Exercise requirements => Collect each line of the material below that contains the string "kern", treating uppercase and lowercase letters as distinct.

Dataset excerpts =>
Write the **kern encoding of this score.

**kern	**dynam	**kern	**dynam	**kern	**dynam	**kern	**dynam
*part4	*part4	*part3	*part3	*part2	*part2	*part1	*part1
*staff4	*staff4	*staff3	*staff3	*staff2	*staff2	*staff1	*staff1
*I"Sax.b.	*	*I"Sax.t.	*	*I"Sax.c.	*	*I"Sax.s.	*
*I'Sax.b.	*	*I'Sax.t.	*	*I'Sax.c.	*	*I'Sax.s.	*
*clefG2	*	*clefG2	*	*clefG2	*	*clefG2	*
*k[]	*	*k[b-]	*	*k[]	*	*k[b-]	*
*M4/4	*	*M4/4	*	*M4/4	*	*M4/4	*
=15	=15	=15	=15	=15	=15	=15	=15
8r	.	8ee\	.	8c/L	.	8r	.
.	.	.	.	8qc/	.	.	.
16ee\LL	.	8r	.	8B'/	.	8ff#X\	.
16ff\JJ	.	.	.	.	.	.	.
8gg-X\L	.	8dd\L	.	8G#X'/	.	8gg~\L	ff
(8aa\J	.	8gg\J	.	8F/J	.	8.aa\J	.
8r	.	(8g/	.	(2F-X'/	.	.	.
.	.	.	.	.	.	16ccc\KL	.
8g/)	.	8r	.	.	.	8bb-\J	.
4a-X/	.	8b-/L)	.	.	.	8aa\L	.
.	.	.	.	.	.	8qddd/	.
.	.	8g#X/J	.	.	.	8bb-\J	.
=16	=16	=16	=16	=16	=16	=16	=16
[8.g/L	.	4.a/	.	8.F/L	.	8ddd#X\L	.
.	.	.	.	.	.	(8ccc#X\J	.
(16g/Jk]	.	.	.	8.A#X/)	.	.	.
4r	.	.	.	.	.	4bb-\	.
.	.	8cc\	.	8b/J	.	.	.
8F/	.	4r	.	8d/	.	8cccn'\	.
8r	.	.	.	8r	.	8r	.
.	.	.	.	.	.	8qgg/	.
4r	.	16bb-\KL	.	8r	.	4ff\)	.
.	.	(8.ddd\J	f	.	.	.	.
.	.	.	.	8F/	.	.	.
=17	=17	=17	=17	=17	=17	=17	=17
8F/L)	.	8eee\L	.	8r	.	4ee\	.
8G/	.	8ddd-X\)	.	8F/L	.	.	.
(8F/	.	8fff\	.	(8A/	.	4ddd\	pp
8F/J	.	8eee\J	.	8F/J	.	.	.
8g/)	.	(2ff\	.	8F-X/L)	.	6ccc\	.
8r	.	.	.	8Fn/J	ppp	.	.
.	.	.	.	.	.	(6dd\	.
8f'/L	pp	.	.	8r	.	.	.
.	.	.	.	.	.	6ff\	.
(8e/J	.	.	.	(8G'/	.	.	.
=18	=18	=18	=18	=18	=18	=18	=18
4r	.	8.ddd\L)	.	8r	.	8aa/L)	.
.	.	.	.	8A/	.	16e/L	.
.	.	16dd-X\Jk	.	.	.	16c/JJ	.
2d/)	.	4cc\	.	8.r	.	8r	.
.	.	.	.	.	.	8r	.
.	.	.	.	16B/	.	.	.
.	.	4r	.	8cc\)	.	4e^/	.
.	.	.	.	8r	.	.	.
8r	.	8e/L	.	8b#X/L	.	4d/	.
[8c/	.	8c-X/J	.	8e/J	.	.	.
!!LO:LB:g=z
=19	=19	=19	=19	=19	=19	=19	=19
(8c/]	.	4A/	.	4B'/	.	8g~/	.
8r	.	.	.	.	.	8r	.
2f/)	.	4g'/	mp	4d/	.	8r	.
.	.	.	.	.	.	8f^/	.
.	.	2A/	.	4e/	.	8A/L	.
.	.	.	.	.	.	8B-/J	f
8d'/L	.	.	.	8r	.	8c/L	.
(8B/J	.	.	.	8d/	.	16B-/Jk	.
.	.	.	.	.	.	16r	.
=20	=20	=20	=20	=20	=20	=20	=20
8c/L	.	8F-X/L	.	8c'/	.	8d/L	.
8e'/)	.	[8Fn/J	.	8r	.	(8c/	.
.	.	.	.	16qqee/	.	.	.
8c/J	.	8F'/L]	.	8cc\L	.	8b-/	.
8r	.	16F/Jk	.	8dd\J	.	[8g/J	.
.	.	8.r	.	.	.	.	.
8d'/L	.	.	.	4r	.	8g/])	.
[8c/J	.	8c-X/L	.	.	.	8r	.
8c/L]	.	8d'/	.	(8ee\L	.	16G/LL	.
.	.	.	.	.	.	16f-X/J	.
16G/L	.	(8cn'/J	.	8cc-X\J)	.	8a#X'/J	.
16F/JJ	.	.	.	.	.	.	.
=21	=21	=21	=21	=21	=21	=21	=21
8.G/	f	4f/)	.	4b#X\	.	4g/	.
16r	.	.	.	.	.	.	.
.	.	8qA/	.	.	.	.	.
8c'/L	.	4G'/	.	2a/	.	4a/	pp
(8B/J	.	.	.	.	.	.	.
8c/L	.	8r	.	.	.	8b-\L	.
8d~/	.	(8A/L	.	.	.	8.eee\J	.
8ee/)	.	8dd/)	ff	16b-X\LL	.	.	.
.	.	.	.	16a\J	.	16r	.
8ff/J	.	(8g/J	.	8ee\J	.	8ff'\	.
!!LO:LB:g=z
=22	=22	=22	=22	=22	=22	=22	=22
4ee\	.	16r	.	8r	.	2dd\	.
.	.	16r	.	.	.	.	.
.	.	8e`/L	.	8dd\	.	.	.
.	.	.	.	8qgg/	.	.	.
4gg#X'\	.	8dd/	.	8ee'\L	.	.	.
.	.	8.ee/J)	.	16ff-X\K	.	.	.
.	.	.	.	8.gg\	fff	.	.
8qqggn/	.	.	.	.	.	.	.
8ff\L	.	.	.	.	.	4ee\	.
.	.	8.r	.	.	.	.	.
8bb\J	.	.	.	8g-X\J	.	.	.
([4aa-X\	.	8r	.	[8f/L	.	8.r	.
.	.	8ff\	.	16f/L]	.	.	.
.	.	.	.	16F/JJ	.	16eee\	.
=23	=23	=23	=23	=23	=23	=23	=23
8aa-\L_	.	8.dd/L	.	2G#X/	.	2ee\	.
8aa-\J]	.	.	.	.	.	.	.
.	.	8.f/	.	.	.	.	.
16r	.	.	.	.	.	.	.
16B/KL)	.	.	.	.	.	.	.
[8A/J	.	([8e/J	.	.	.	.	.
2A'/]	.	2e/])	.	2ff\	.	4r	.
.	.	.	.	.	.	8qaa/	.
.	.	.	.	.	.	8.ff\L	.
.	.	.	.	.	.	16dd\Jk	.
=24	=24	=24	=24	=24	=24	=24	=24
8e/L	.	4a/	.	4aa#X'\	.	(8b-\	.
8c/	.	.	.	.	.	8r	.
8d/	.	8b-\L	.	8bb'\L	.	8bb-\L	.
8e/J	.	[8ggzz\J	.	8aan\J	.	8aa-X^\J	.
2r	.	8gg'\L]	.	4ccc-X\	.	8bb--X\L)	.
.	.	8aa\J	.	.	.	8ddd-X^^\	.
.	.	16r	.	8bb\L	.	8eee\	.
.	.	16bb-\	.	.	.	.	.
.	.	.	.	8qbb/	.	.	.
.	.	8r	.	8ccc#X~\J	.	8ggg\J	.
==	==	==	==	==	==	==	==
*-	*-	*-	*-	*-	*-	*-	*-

Task answer =>
Write the **kern encoding of this score.
**kern	**dynam	**kern	**dynam	**kern	**dynam	**kern	**dynam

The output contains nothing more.